▶ [ACTIVITY] Up to and including the line with "D2: LED yellow", restate the records below word for word, beginning with their first line.

▶ [EXERCISE INPUTS]
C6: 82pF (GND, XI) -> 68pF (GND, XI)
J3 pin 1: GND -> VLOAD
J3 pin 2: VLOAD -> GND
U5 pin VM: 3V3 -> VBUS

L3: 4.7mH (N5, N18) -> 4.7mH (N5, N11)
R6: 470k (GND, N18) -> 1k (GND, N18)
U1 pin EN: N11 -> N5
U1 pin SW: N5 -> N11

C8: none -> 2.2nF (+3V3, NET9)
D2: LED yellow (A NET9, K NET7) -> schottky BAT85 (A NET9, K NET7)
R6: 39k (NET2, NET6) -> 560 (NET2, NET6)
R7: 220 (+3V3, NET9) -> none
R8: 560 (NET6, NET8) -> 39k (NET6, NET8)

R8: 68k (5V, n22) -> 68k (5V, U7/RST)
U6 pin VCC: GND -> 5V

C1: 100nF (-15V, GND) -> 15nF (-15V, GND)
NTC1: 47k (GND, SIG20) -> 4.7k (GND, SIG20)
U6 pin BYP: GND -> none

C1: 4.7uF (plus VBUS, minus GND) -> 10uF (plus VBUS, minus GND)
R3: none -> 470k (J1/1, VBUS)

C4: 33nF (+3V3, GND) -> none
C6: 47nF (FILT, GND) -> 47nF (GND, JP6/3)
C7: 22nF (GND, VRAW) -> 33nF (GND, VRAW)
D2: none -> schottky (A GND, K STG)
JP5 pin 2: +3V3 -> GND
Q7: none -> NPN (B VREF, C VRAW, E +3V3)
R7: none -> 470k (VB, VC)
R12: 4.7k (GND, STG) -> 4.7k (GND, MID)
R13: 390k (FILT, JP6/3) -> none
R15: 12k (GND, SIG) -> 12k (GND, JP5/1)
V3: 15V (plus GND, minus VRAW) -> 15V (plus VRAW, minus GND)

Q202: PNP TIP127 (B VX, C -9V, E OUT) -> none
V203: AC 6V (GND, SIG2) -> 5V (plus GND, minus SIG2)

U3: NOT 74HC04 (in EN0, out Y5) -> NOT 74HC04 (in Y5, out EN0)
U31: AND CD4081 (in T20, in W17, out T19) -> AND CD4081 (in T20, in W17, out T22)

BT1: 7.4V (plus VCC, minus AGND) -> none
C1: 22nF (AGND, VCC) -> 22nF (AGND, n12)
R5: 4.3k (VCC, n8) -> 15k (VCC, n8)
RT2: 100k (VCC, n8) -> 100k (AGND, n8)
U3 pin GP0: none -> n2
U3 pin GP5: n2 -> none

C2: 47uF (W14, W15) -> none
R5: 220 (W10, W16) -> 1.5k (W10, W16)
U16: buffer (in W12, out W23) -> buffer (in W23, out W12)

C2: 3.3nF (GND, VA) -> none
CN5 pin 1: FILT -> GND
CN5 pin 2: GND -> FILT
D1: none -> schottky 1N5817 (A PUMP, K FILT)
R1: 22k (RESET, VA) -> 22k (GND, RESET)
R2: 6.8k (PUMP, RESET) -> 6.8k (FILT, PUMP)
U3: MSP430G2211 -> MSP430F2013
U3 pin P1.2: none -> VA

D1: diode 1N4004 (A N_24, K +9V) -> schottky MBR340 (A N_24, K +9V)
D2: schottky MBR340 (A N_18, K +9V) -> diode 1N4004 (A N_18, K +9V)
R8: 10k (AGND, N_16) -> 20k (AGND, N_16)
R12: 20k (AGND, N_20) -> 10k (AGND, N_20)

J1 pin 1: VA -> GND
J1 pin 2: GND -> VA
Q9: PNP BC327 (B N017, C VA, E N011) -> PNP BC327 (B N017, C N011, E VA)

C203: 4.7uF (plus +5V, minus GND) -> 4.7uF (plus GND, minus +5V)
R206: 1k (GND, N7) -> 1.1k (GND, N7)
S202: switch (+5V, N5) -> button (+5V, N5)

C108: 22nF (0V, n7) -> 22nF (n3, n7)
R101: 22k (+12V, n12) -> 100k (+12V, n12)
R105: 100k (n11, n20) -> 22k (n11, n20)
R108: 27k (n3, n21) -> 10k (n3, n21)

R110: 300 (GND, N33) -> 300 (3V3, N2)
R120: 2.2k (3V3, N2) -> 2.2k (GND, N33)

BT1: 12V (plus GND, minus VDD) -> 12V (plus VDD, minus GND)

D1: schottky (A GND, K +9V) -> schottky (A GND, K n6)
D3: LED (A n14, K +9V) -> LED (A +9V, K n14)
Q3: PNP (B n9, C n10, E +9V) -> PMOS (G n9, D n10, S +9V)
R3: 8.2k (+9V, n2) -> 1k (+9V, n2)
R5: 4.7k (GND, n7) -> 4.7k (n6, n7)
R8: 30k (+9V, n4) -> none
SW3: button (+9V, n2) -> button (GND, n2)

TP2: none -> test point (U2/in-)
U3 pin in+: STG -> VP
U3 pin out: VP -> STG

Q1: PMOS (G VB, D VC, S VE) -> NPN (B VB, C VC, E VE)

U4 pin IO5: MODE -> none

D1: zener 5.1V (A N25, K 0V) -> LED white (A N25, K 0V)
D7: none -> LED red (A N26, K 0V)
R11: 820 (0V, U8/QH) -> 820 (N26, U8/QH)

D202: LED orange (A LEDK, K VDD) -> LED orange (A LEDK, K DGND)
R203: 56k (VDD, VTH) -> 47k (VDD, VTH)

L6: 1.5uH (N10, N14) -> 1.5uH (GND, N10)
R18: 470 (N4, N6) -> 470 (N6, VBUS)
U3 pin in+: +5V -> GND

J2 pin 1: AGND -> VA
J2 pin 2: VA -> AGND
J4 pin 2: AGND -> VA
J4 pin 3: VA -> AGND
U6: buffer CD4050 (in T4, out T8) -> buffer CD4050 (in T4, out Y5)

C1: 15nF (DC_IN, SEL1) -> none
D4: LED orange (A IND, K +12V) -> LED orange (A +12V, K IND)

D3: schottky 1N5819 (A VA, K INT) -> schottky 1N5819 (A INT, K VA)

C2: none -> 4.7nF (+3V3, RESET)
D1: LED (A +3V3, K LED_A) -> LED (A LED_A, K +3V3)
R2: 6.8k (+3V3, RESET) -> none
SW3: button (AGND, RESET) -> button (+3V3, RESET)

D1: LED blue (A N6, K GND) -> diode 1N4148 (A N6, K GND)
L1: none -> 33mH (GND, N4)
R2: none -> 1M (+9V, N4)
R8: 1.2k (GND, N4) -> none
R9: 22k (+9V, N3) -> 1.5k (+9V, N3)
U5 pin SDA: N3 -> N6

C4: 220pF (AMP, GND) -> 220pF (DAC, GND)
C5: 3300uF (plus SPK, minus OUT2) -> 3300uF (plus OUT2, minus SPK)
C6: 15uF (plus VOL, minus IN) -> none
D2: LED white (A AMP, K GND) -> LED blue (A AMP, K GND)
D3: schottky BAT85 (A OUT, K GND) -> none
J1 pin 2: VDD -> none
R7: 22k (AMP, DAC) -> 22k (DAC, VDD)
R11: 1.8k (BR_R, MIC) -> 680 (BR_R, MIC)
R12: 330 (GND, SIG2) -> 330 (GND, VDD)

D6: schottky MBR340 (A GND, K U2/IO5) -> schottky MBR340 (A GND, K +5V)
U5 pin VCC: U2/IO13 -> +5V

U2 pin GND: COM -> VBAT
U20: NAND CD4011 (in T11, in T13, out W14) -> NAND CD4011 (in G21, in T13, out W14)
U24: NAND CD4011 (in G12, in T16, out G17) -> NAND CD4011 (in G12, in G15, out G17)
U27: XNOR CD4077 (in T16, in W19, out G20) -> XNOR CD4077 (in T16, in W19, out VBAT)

▶ [SOLUTION]
C6: 82pF (GND, XI) -> 68pF (GND, XI)
J3 pin 1: GND -> VLOAD
J3 pin 2: VLOAD -> GND
U5 pin VM: 3V3 -> VBUS

L3: 4.7mH (N5, N18) -> 4.7mH (N5, N11)
R6: 470k (GND, N18) -> 1k (GND, N18)
U1 pin EN: N11 -> N5
U1 pin SW: N5 -> N11

C8: none -> 2.2nF (+3V3, NET9)
D2: LED yellow (A NET9, K NET7) -> schottky BAT85 (A NET9, K NET7)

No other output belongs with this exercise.